WORK TO DO: Please find every line in the records that contains the string "acciaccatura" and copy each one. Case counts.

#### INFORMATION PROVIDED

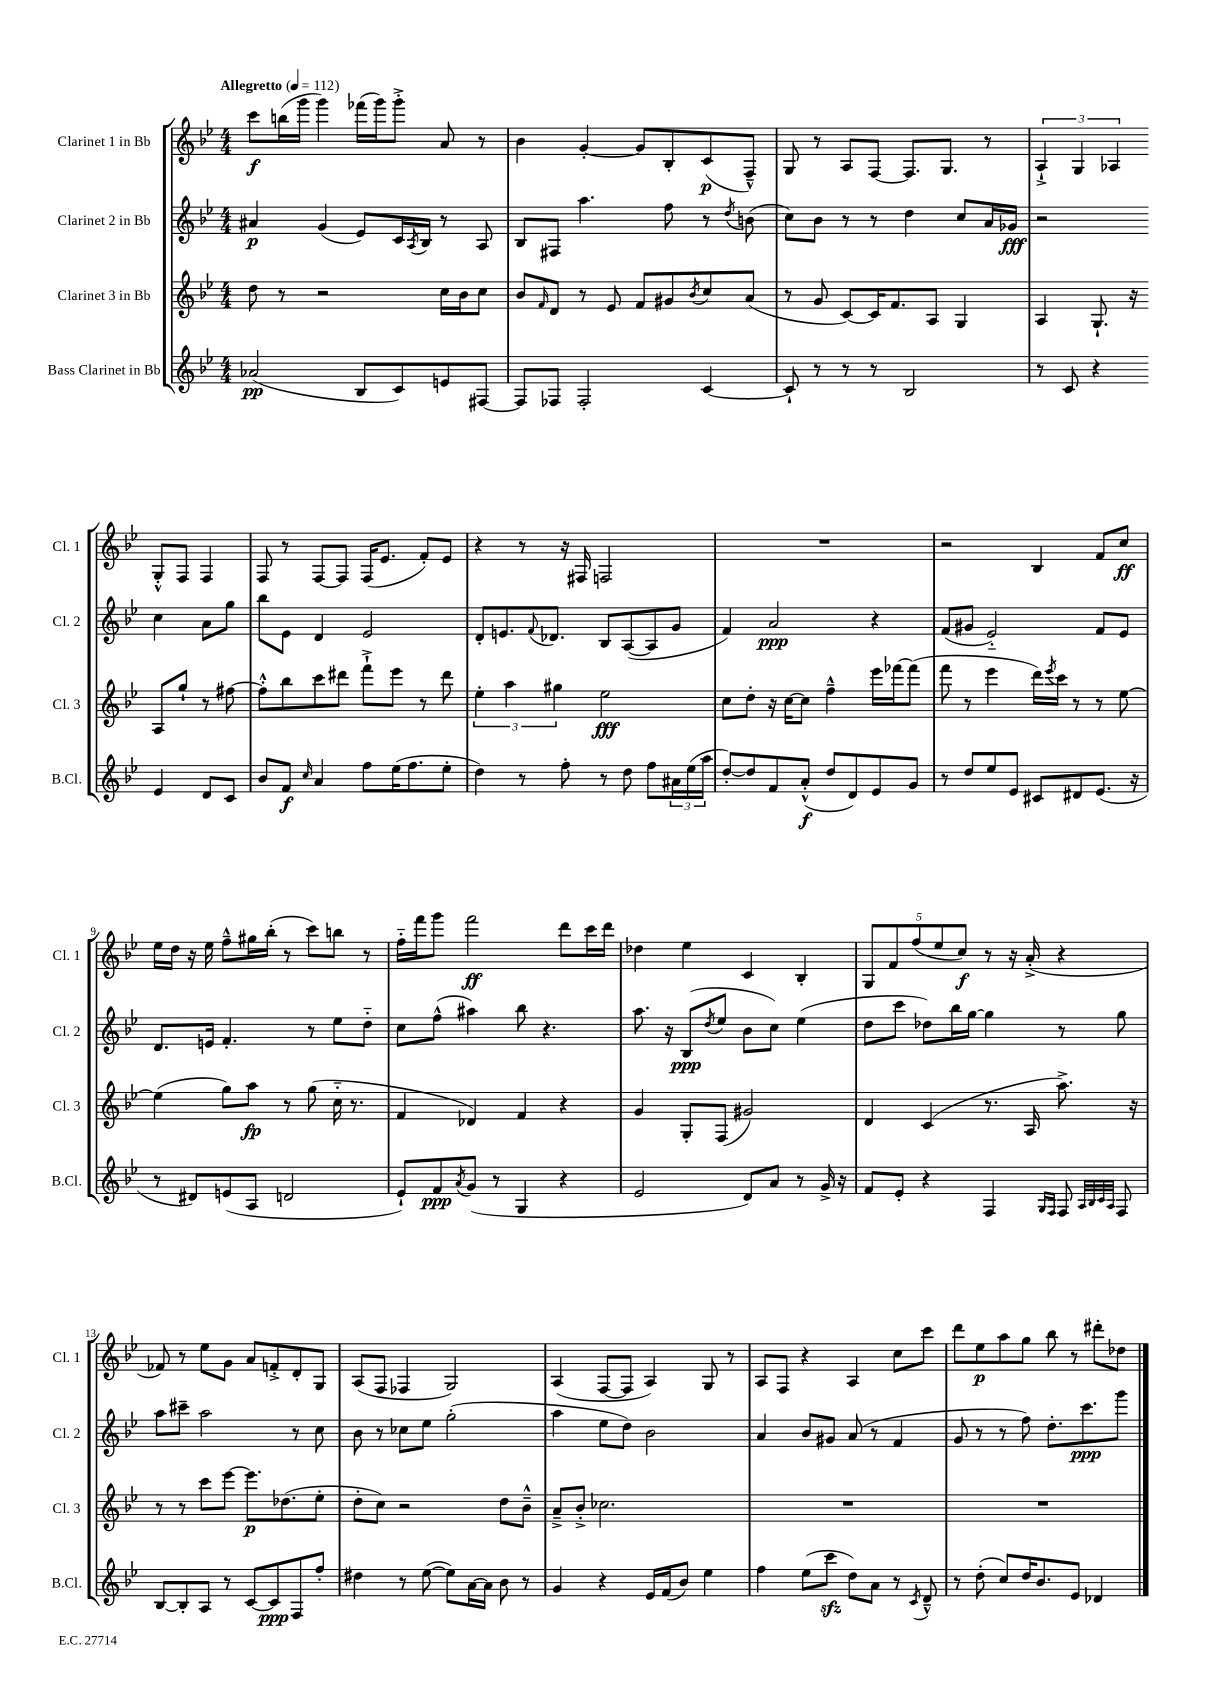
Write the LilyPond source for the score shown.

<<
\new StaffGroup <<
\new Staff = "s0" \with { instrumentName = "Clarinet 1 in Bb" shortInstrumentName = "Cl. 1" } {
    \clef treble \key bes \major \numericTimeSignature \time 4/4 \tempo "Allegretto" 4 = 112
    c'''8\f b''16( g'''16 g'''4) fes'''16( g'''16) g'''8-.-> a'8 r8 |
    bes'4 g'4~-. g'8 bes8-. c'8\p( f8---^) |
    g8 r8 a8 f8~ f8. g8. r8 |
    \tuplet 3/2 { a4-!-> g4 aes4 } g8-.-^ f8 f4 |
    f8 r8 f8~ f8 f16( ees'8. f'8-.) ees'8 |
    r4 r8 r16 fis16 f2 |
    R1 |
    r2 bes4 f'8 c''8\ff |
    ees''16 d''16 r16 ees''16 f''8---^ gis''16 bes''16-.( r8 c'''8) b''8 r8 |
    f''16-_ f'''16 g'''8 f'''2\ff d'''8 c'''16 d'''16 |
    des''4 ees''4 c'4 bes4-. |
    \tuplet 5/4 { g8 f'8 f''8( ees''8 c''8\f) } r8 r16 a'16-.->( r4 |
    fes'8) r8 ees''8 g'8 a'8 f'8-.-> d'8-. g8 |
    a8( f8 fes4 g2) |
    a4( f8~ f8 a4) g8 r8 |
    a8 f8 r4 a4 c''8 c'''8 |
    d'''8 ees''8\p a''8 g''8 bes''8 r8 dis'''8-. des''8 \bar "|." |
}
\new Staff = "s1" \with { instrumentName = "Clarinet 2 in Bb" shortInstrumentName = "Cl. 2" } {
    \clef treble \key bes \major \numericTimeSignature \time 4/4
    ais'4\p g'4( ees'8) c'16 \acciaccatura { a8 } bes16 r8 a8 |
    bes8 fis8 a''4. f''8 r8 \acciaccatura { d''8 } b'8( |
    c''8) bes'8 r8 r8 d''4 c''8 a'16 ges'16\fff |
    r2 c''4 a'8 g''8 |
    bes''8 ees'8 d'4 ees'2 |
    d'8-. e'8. \appoggiatura { f'8 } des'8. bes8 a8~( a8 g'8 |
    f'4) a'2\ppp r4 |
    f'8( gis'8 ees'2-_) f'8 ees'8 |
    d'8. e'16 f'4.-. r8 ees''8 d''8-_ |
    c''8 f''8-^( ais''4) bes''8 r4. |
    a''8. r16 bes8\ppp( \acciaccatura { d''8 } ees''8 bes'8 c''8) ees''4( |
    d''8 c'''8 des''8) bes''16 g''16~ g''4 r8 g''8 |
    a''8 cis'''8-- a''2 r8 c''8 |
    bes'8 r8 ces''8 ees''8 g''2-.( |
    a''4 ees''8 d''8) bes'2 |
    a'4 bes'8 gis'8 a'8( r8 f'4 |
    g'8 r8 r8 f''8) d''8.-. c'''8.\ppp g'''8 \bar "|." |
}
\new Staff = "s2" \with { instrumentName = "Clarinet 3 in Bb" shortInstrumentName = "Cl. 3" } {
    \clef treble \key bes \major \numericTimeSignature \time 4/4
    d''8 r8 r2 c''16 bes'16 c''8 |
    bes'8 \grace { f'16 } d'8 r8 ees'8 f'8 gis'8 \acciaccatura { bes'8 } c''8 a'8( |
    r8 g'8 c'8~) c'16 f'8. a8 g4 |
    a4 g8.-! r16 a8 g''8-! r8 fis''8~ |
    fis''8-.-^ bes''8 c'''8 dis'''8 f'''8-!-> ees'''8 r8 dis'''8 |
    \tuplet 3/2 { ees''4-. a''4 gis''4 } ees''2\fff |
    c''8 d''8-. r16 c''16~ c''8 f''4---^ ees'''16 fes'''16~ fes'''8( |
    f'''8 r8 ees'''4 d'''16) \acciaccatura { ees'''8 } c'''16 r8 r8 ees''8~ |
    ees''4( g''8) a''8\fp r8 g''8( c''16-_ r8. |
    f'4 des'4) f'4 r4 |
    g'4 g8-. f8( gis'2) |
    d'4 c'4( r8. a16 a''8.->) r16 |
    r8 r8 c'''8 ees'''8~ ees'''8.\p des''8.( ees''8-. |
    d''8-. c''8) r2 d''8 bes'8---^ |
    a'8---> bes'8-.-> ces''2. |
    R1 |
    R1 \bar "|." |
}
\new Staff = "s3" \with { instrumentName = "Bass Clarinet in Bb" shortInstrumentName = "B.Cl." } {
    \clef treble \key bes \major \numericTimeSignature \time 4/4
    aes'2\pp( bes8 c'8) e'8 fis8~ |
    fis8 fes8 fes2-. c'4~ |
    c'8-! r8 r8 r8 bes2 |
    r8 c'8 r4 ees'4 d'8 c'8 |
    bes'8 f'8\f \grace { c''16 } a'4 f''8 ees''16( f''8. ees''8-. |
    d''4) r8 f''8-. r8 d''8 f''8 \tuplet 3/2 { ais'16 ees''16( a''16 } |
    d''8~-.) d''8 f'8 a'8-.-^\f( d''8 d'8) ees'8 g'8 |
    r8 d''8 ees''8 ees'8 cis'8 dis'8 ees'8.( r16 |
    r8 dis'8) e'8( a8 d'2 |
    ees'8-!) f'8\ppp \acciaccatura { a'8 } g'8( r8 g4 r4 |
    ees'2 d'8) a'8 r8 g'16-> r16 |
    f'8 ees'8-. r4 f4 \grace { g16 f16 } f8 \grace { a32 bes32 c'32 a32 } f8 |
    bes8~ bes8-. a8 r8 c'8~ c'8\ppp f8 f''8-. |
    dis''4 r8 ees''8~( ees''8) a'16~ a'16 bes'8 r8 |
    g'4 r4 ees'16 f'16( bes'8) ees''4 |
    f''4 ees''8( c'''8\sfz d''8) a'8 r8 \acciaccatura { c'8 } d'8---^ |
    r8 d''8-.( c''8) d''16 bes'8. ees'8 des'4 \bar "|." |
}
>>
>>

########

EXERCISE SOLUTION:
    ais'4\p g'4( ees'8) c'16 \acciaccatura { a8 } bes16 r8 a8 |
    bes8 fis8 a''4. f''8 r8 \acciaccatura { d''8 } b'8( |
    a''8. r16 bes8\ppp( \acciaccatura { d''8 } ees''8 bes'8 c''8) ees''4( |
    bes'8 \grace { f'16 } d'8 r8 ees'8 f'8 gis'8 \acciaccatura { bes'8 } c''8 a'8( |
    f'''8 r8 ees'''4 d'''16) \acciaccatura { ees'''8 } c'''16 r8 r8 ees''8~ |
    ees'8-!) f'8\ppp \acciaccatura { a'8 } g'8( r8 g4 r4 |
    f''4 ees''8( c'''8\sfz d''8) a'8 r8 \acciaccatura { c'8 } d'8---^ |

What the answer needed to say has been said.